#### [What is expected]
The records below are to be reproduced exactly, with every picture left out.

[Building change detection data]
****************************************
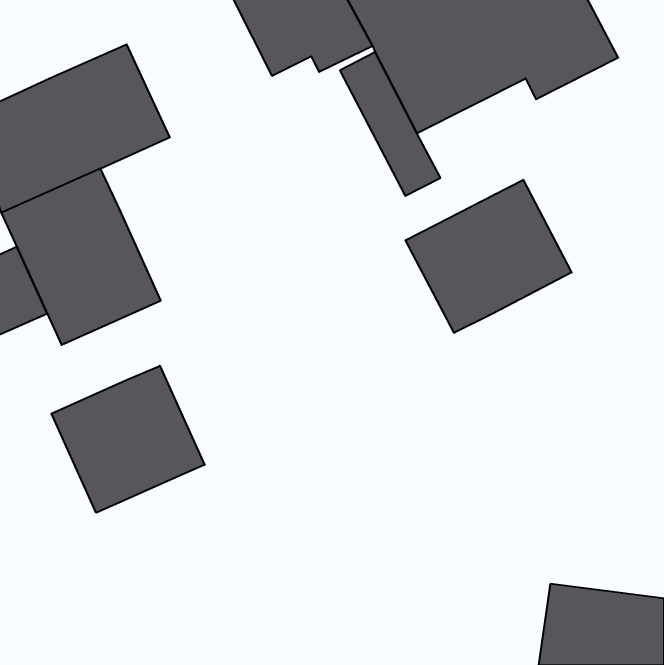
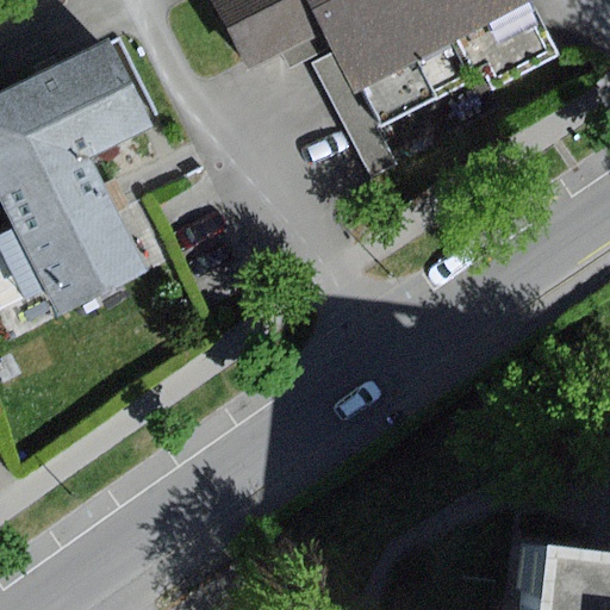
building: [406,180,572,333] -> none
building: [51,366,205,513] -> none

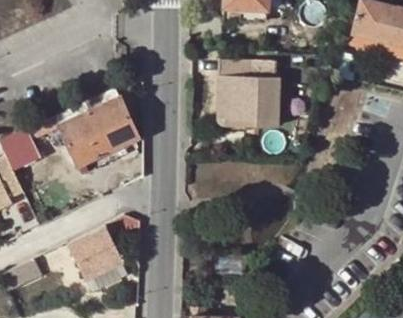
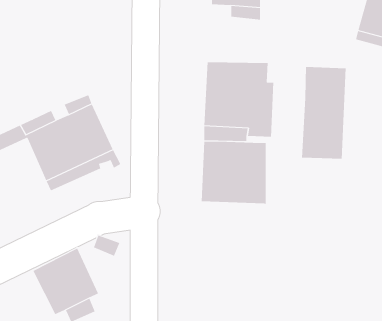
building: none -> [302,66,346,160]
building: none -> [201,141,266,205]

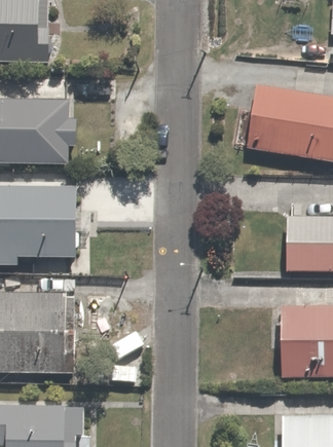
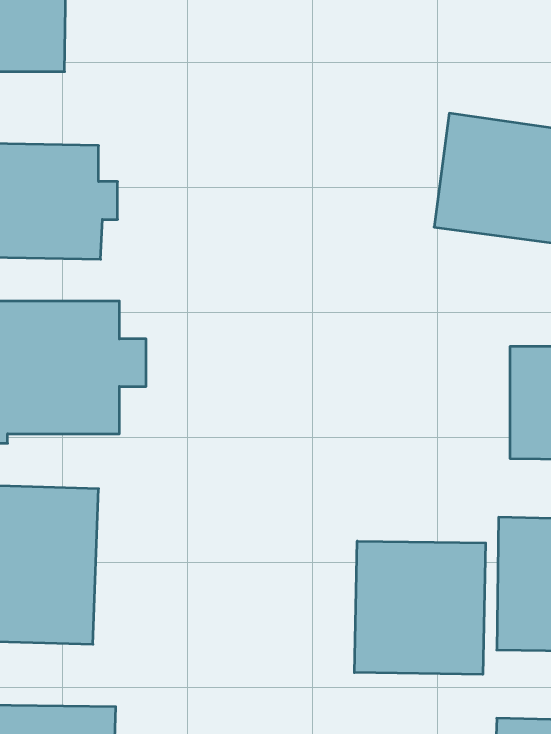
building: none -> [354,541,486,674]

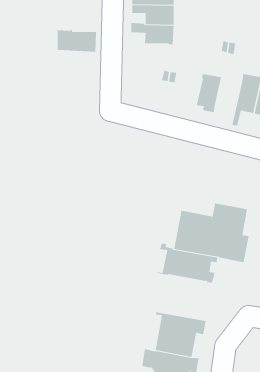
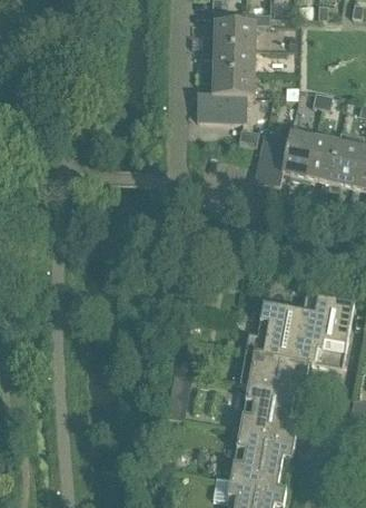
building: [57,30,97,52] -> [197,94,247,121]
building: none -> [255,134,289,187]
building: none -> [306,137,338,197]
building: none -> [231,383,297,441]

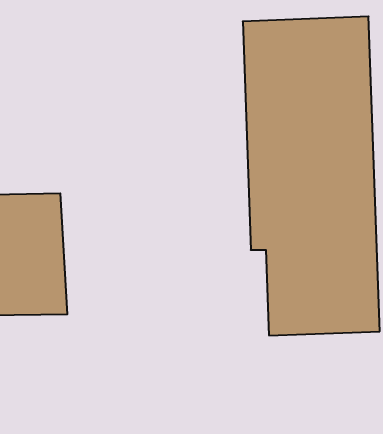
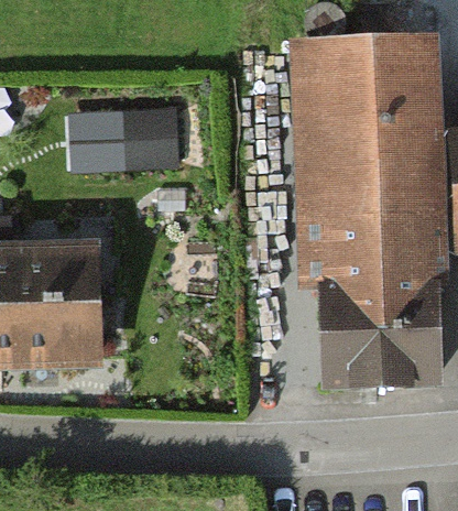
building: none -> [68,102,183,171]

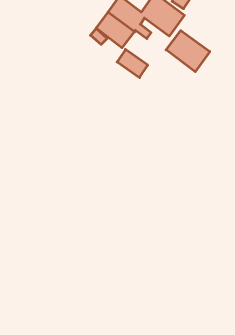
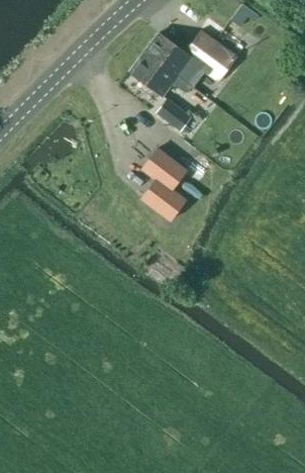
building: [166,31,210,72] -> none
building: none -> [139,152,187,224]

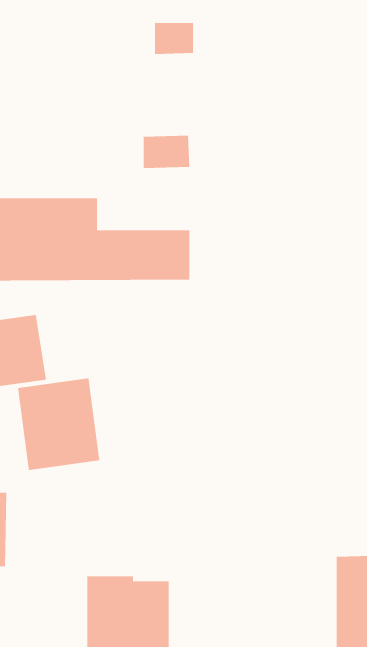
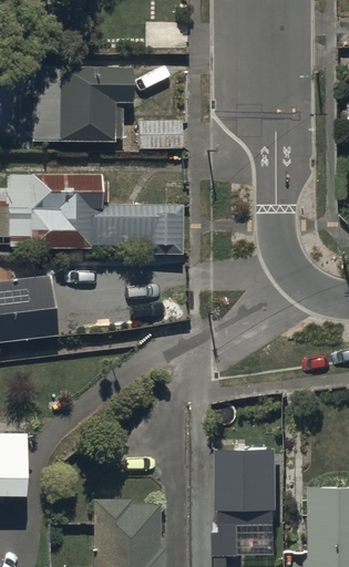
building: none -> [22,69,131,141]
building: [18,378,100,471] -> none
building: none -> [215,450,281,557]

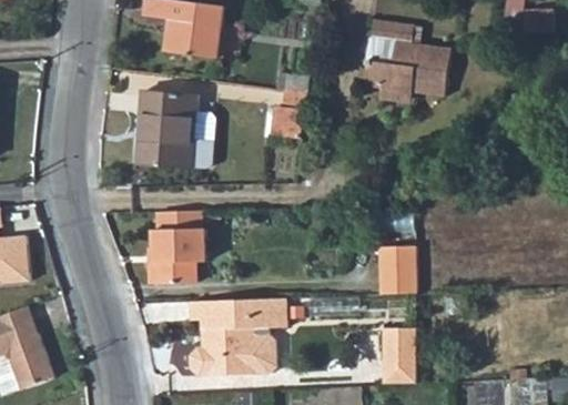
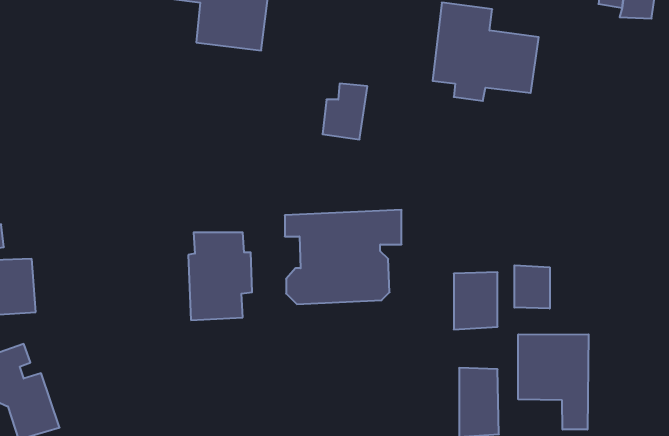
building: [136,93,212,170] -> none
building: none -> [514,265,550,309]
building: [189,297,286,376] -> [285,210,402,304]
building: none -> [518,334,589,430]

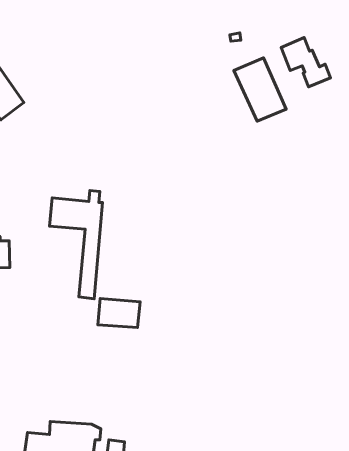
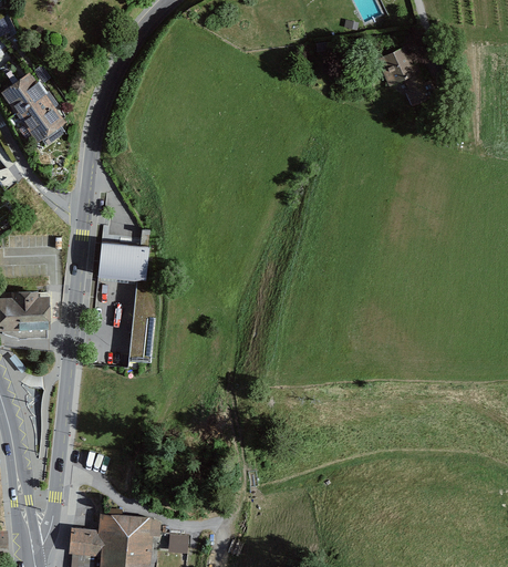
building: [234,58,286,121] -> none
building: [98,299,140,327] -> none

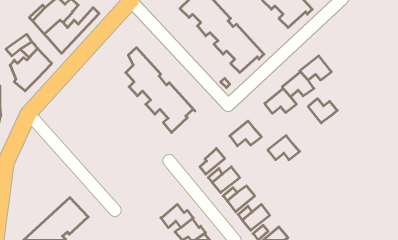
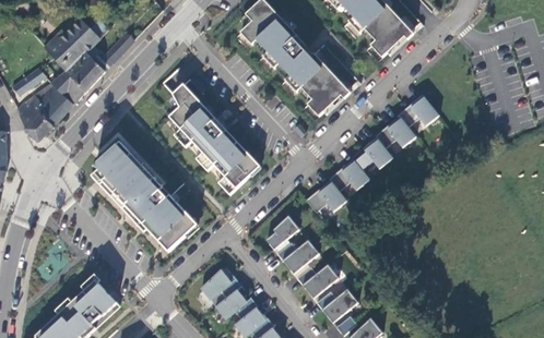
building: none -> [50,70,85,105]
building: none -> [91,142,198,252]
building: [308,99,337,123] -> none
building: [268,136,300,160] -> [329,159,370,191]
building: none -> [200,269,241,306]

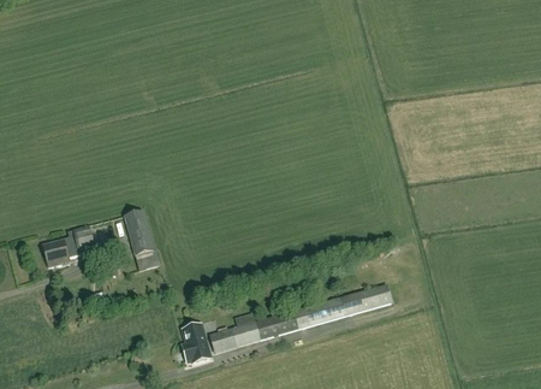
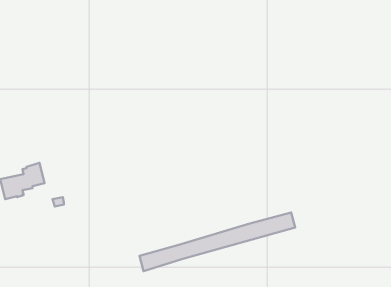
building: [124,211,154,255] -> none
building: [182,324,210,363] -> none

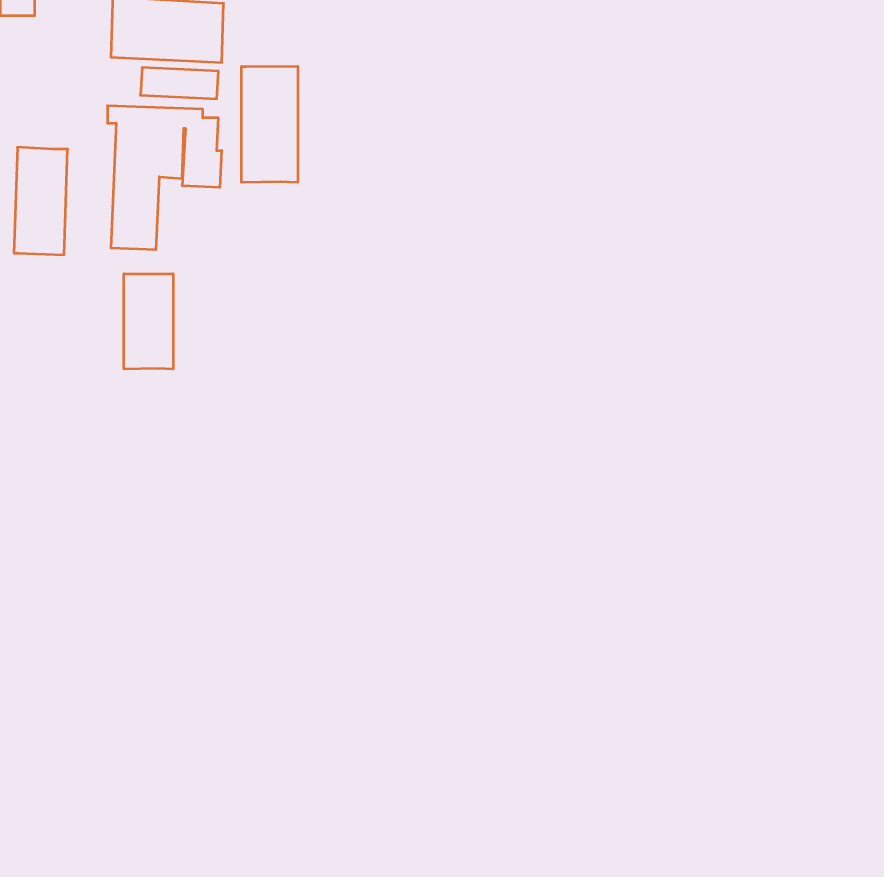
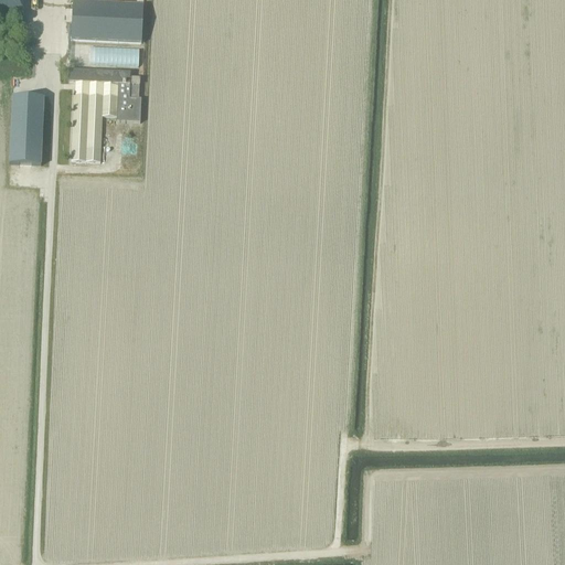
building: [242,66,298,182] -> none
building: [124,274,173,369] -> none

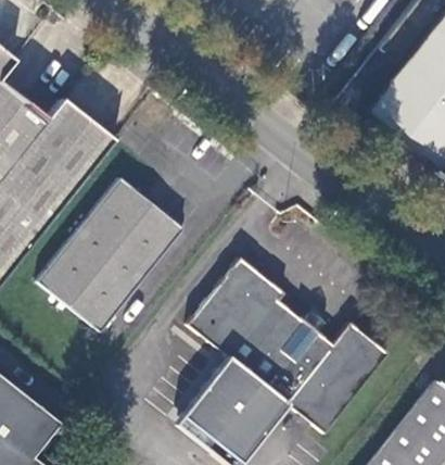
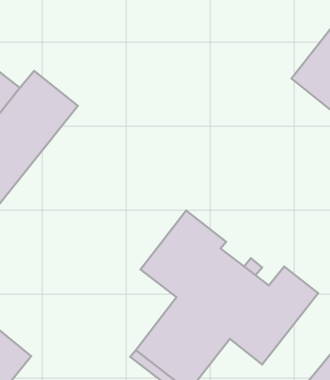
building: [36,176,183,329] -> none

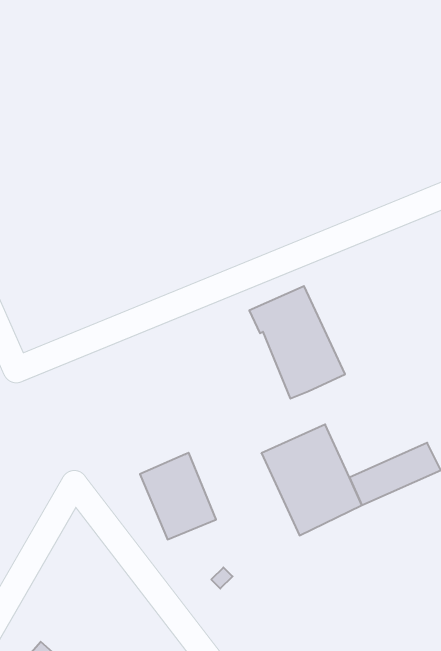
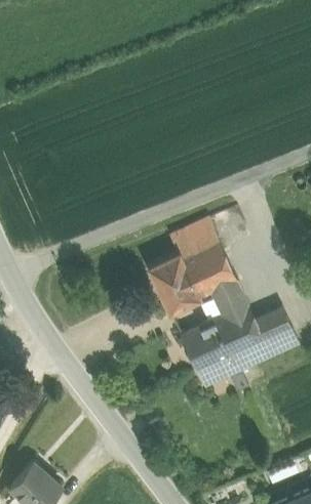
building: none -> [212,282,293,351]
building: [140,453,216,539] -> [149,253,200,311]

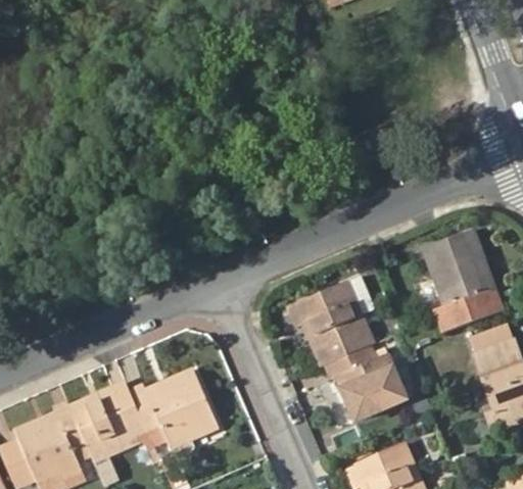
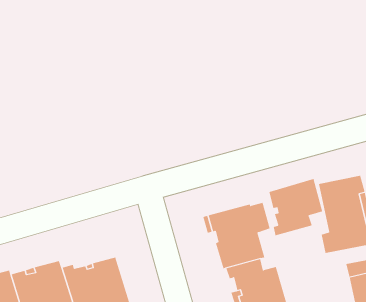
building: none -> [269,178,323,236]

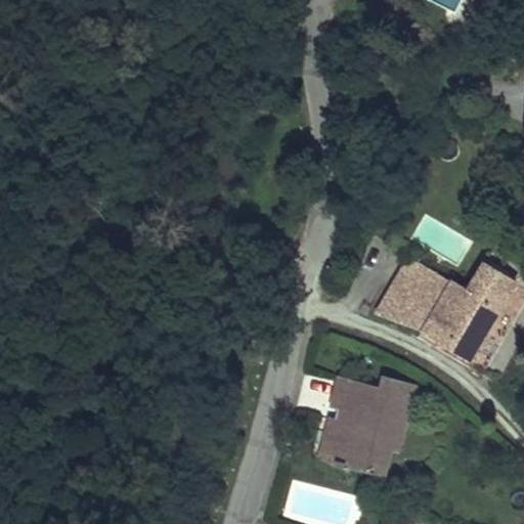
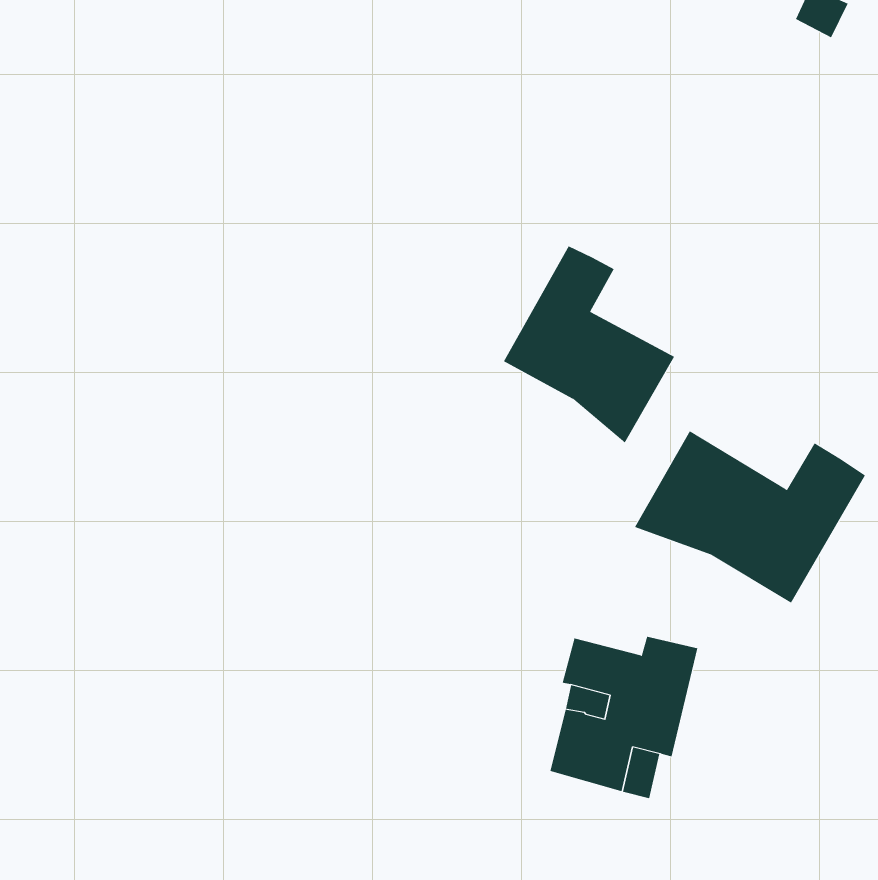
building: none -> [503,245,675,444]

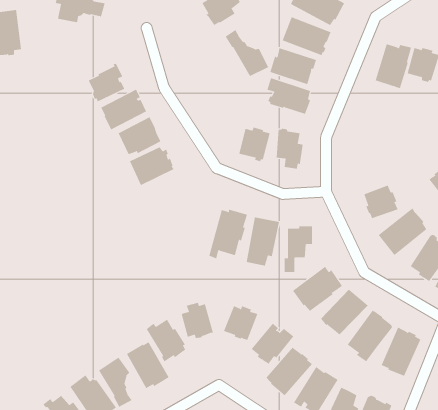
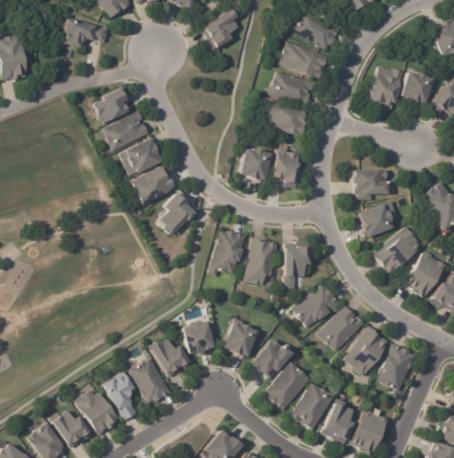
building: [225,29,269,77] -> none
building: none -> [354,170,395,200]
building: none -> [158,189,195,234]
****************************************
#### [Result for this exercise]
building: [406,180,572,333] -> none
building: [51,366,205,513] -> none

building: none -> [302,66,346,160]
building: none -> [201,141,266,205]

building: none -> [354,541,486,674]

building: [57,30,97,52] -> [197,94,247,121]
building: none -> [255,134,289,187]
building: none -> [306,137,338,197]
building: none -> [231,383,297,441]

building: none -> [68,102,183,171]

building: [166,31,210,72] -> none
building: none -> [139,152,187,224]

building: none -> [22,69,131,141]
building: [18,378,100,471] -> none
building: none -> [215,450,281,557]

building: [136,93,212,170] -> none
building: none -> [514,265,550,309]
building: [189,297,286,376] -> [285,210,402,304]
building: none -> [518,334,589,430]

building: [234,58,286,121] -> none
building: [98,299,140,327] -> none

building: none -> [50,70,85,105]
building: none -> [91,142,198,252]
building: [308,99,337,123] -> none
building: [268,136,300,160] -> [329,159,370,191]
building: none -> [200,269,241,306]

building: [124,211,154,255] -> none
building: [182,324,210,363] -> none

building: [242,66,298,182] -> none
building: [124,274,173,369] -> none

building: [36,176,183,329] -> none

building: none -> [212,282,293,351]
building: [140,453,216,539] -> [149,253,200,311]

building: none -> [269,178,323,236]

building: none -> [503,245,675,444]

building: [225,29,269,77] -> none
building: none -> [354,170,395,200]
building: none -> [158,189,195,234]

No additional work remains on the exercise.